- Excerpted data -
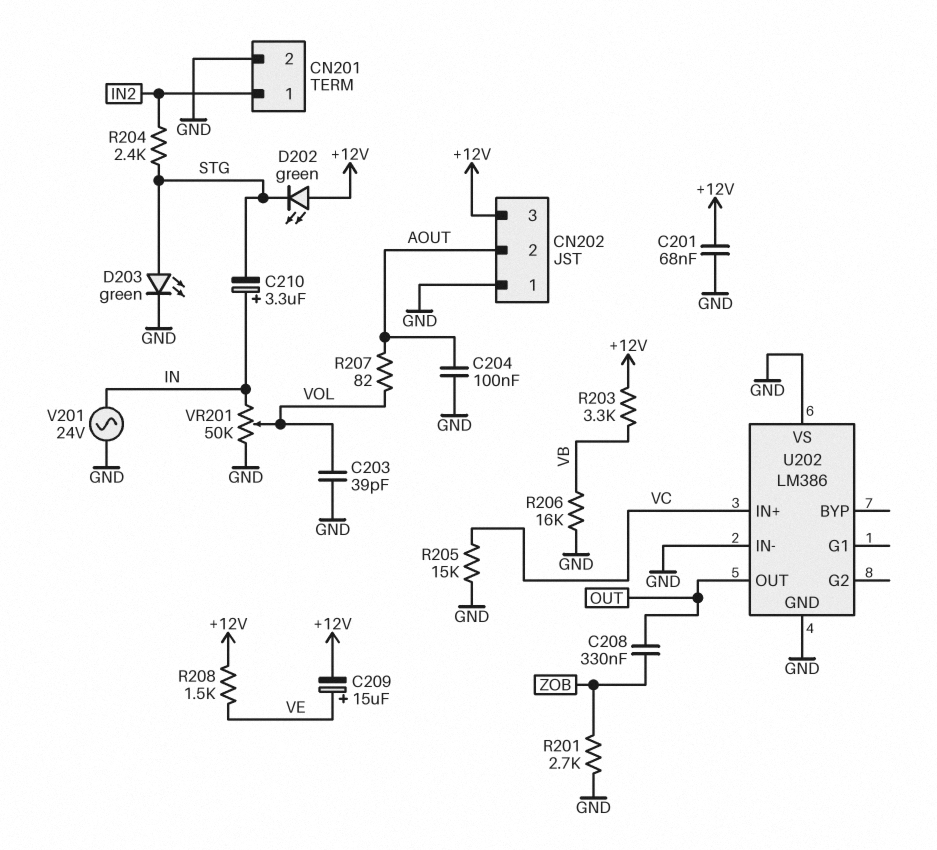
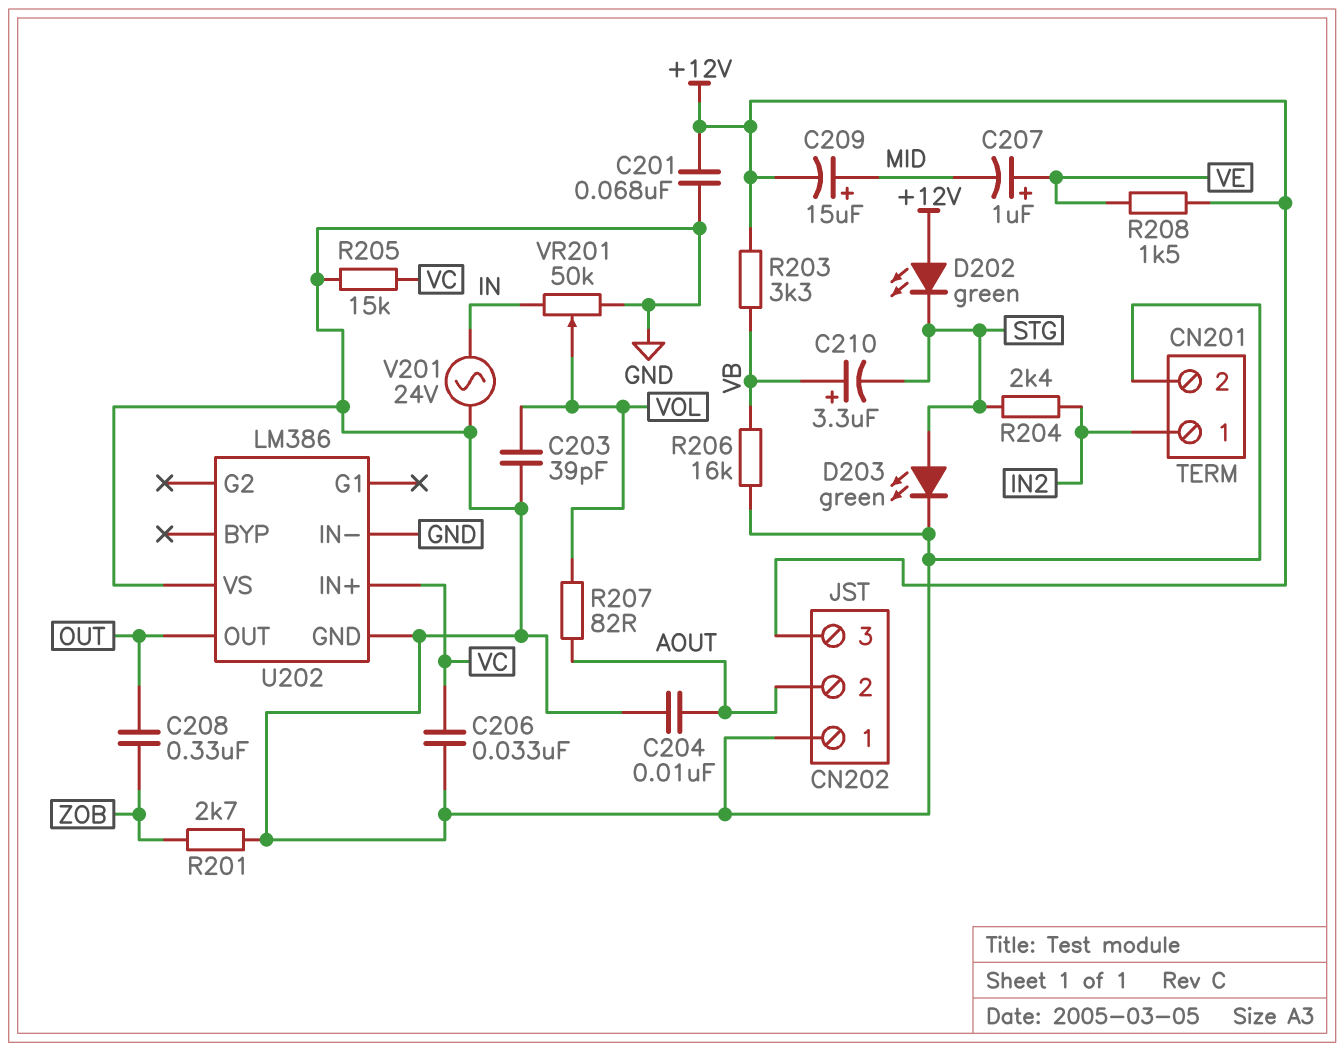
C204: 100nF (AOUT, GND) -> 10nF (AOUT, GND)
C206: none -> 33nF (GND, VC)
C207: none -> 1uF (plus VE, minus MID)
C209: 15uF (plus VE, minus +12V) -> 15uF (plus MID, minus +12V)
C210: 3.3uF (plus IN, minus STG) -> 3.3uF (plus VB, minus STG)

- Try it -
For this exercise, retype the listing above word for word and omit the pictures.

- Written response -
C204: 100nF (AOUT, GND) -> 10nF (AOUT, GND)
C206: none -> 33nF (GND, VC)
C207: none -> 1uF (plus VE, minus MID)
C209: 15uF (plus VE, minus +12V) -> 15uF (plus MID, minus +12V)
C210: 3.3uF (plus IN, minus STG) -> 3.3uF (plus VB, minus STG)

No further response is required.